= Source information =
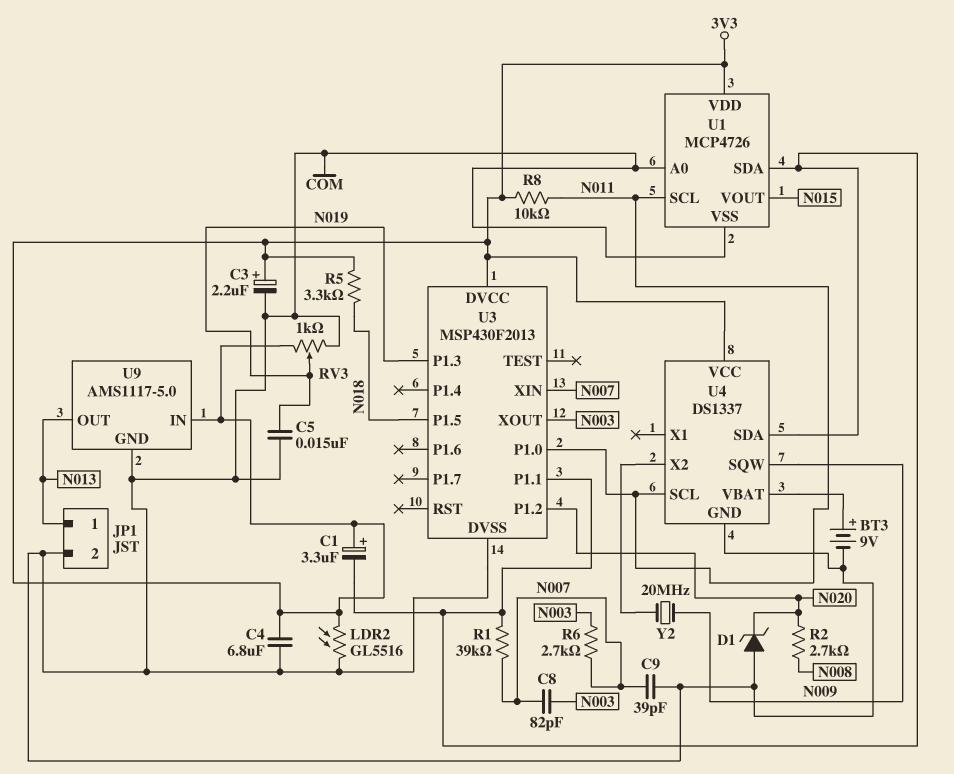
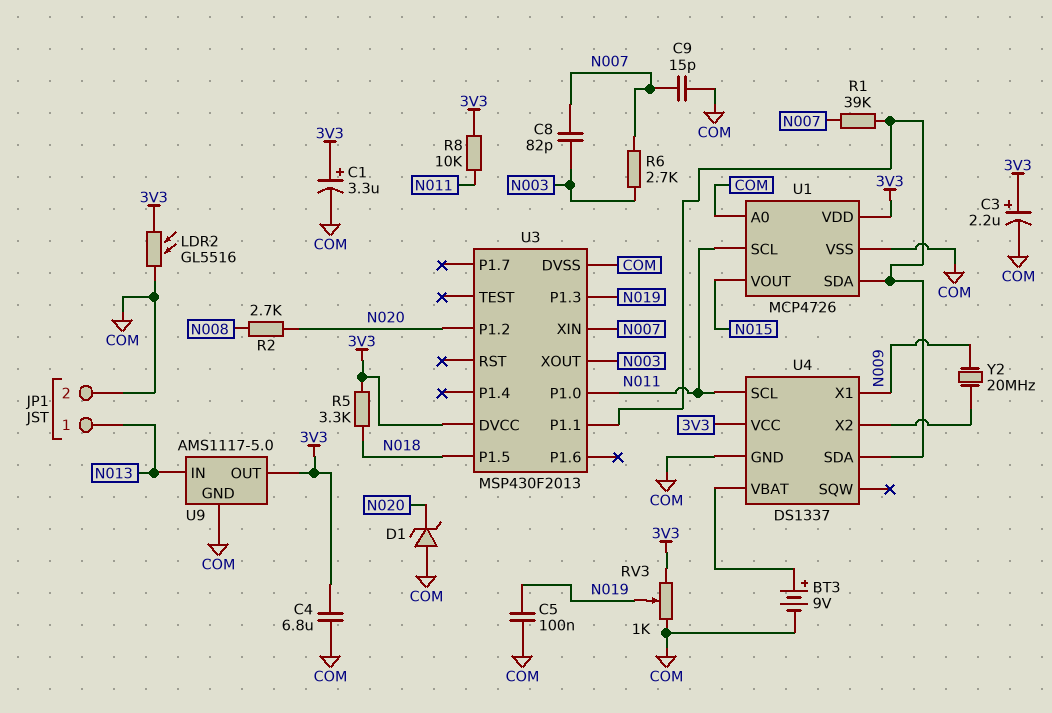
C1: 3.3uF (plus 3V3, minus U1/SDA) -> 3.3uF (plus 3V3, minus COM)
C5: 15nF (COM, N019) -> 100nF (COM, N019)
C9: 39pF (COM, N007) -> 15pF (COM, N007)
U4 pin SQW: N009 -> none
U4 pin X1: none -> N009
U9 pin IN: 3V3 -> N013
U9 pin OUT: N013 -> 3V3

= To do =
Could you write the entries out again exactly, without their pictures?

= Output =
C1: 3.3uF (plus 3V3, minus U1/SDA) -> 3.3uF (plus 3V3, minus COM)
C5: 15nF (COM, N019) -> 100nF (COM, N019)
C9: 39pF (COM, N007) -> 15pF (COM, N007)
U4 pin SQW: N009 -> none
U4 pin X1: none -> N009
U9 pin IN: 3V3 -> N013
U9 pin OUT: N013 -> 3V3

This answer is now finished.